* _EXERCISE_: What's wanted is a faithful retyping of every entry, pictures excluded.

* _RECORDS TO USE_:

_ _ _

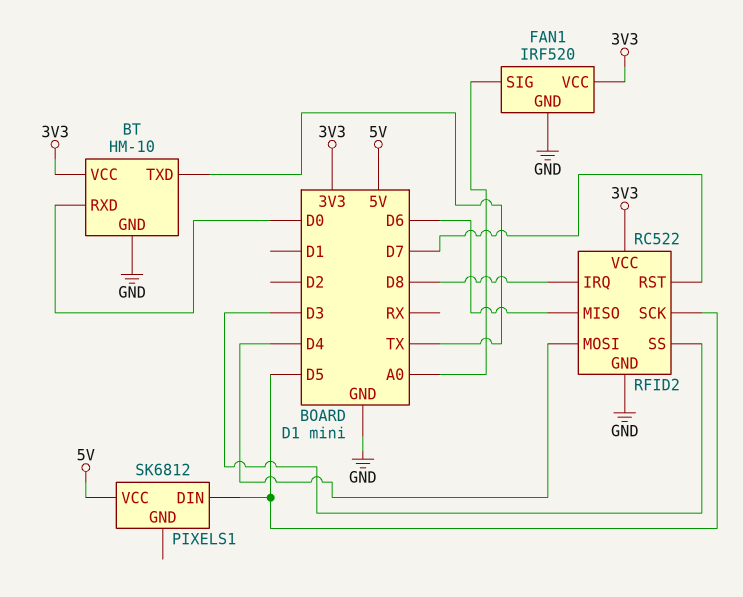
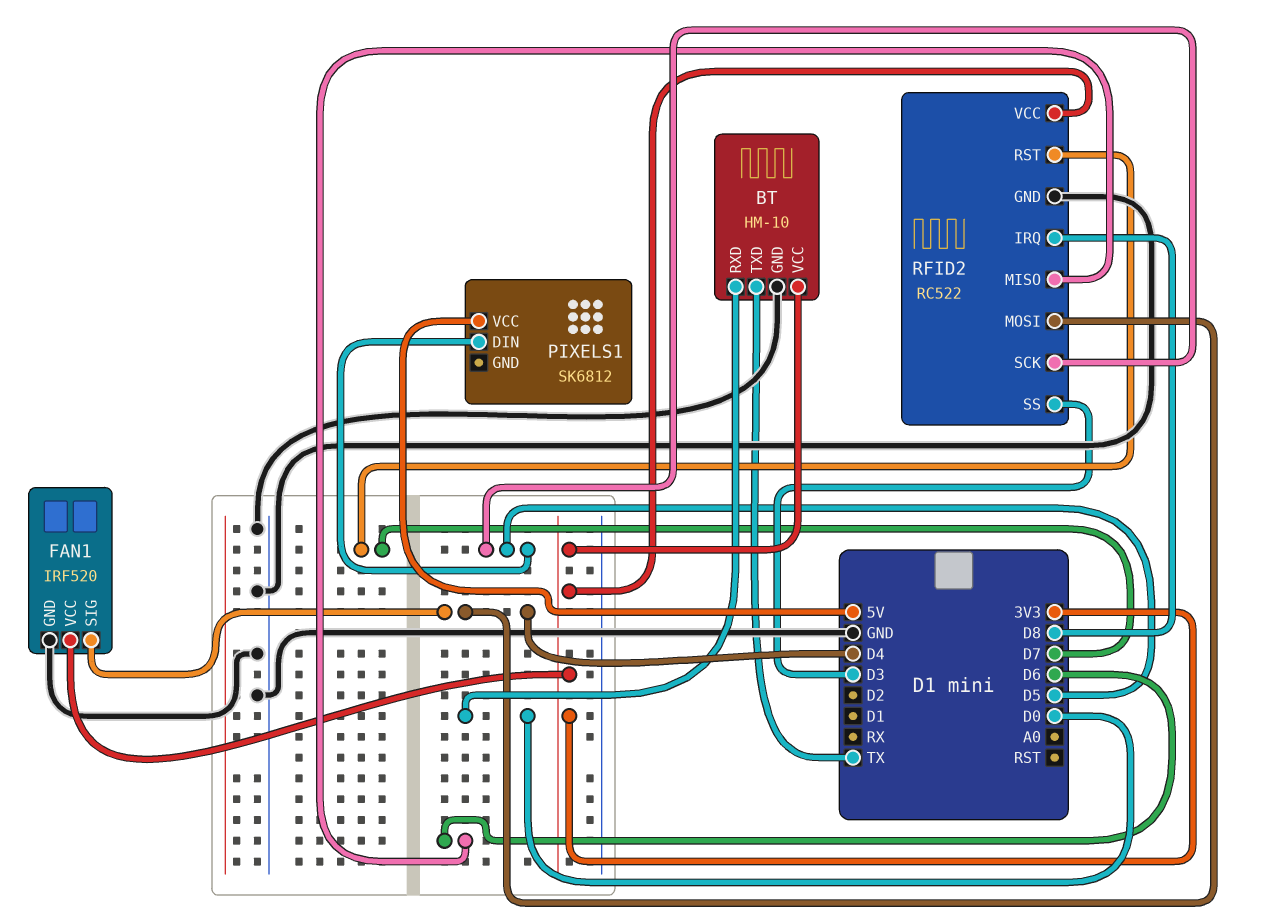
FAN1 pin SIG: A0 -> D4

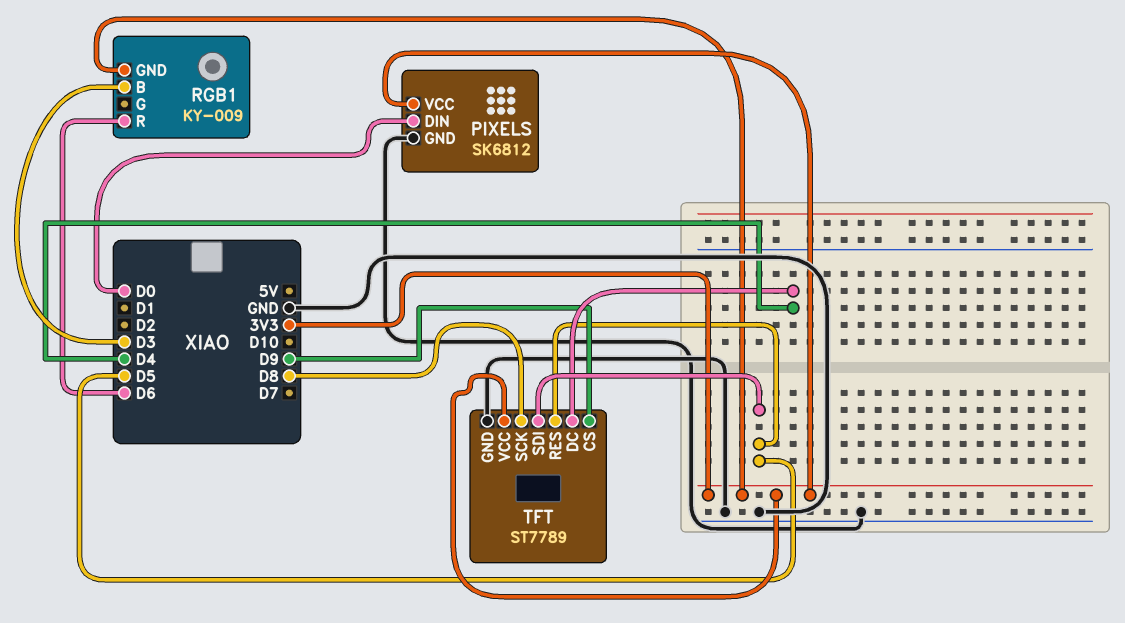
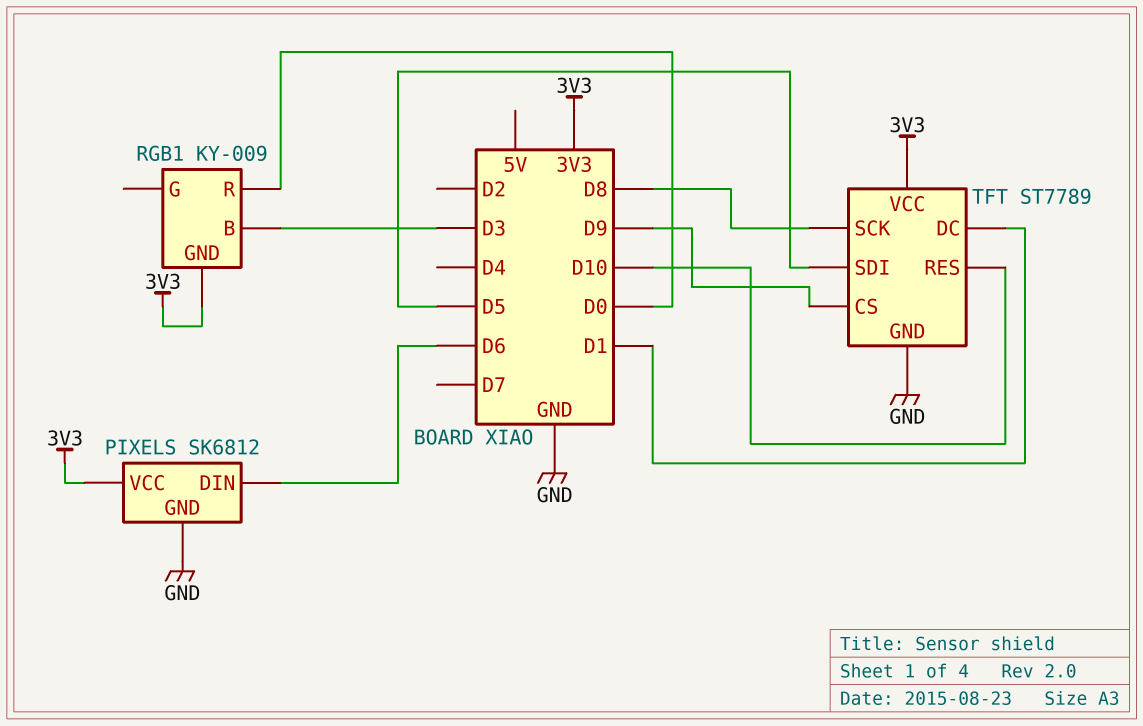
PIXELS pin DIN: D0 -> D6
RGB1 pin R: D6 -> D0
TFT pin DC: D4 -> D1
TFT pin RES: D5 -> D10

_ _ _

* _REPLY TO THE TASK_:
FAN1 pin SIG: A0 -> D4

PIXELS pin DIN: D0 -> D6
RGB1 pin R: D6 -> D0
TFT pin DC: D4 -> D1
TFT pin RES: D5 -> D10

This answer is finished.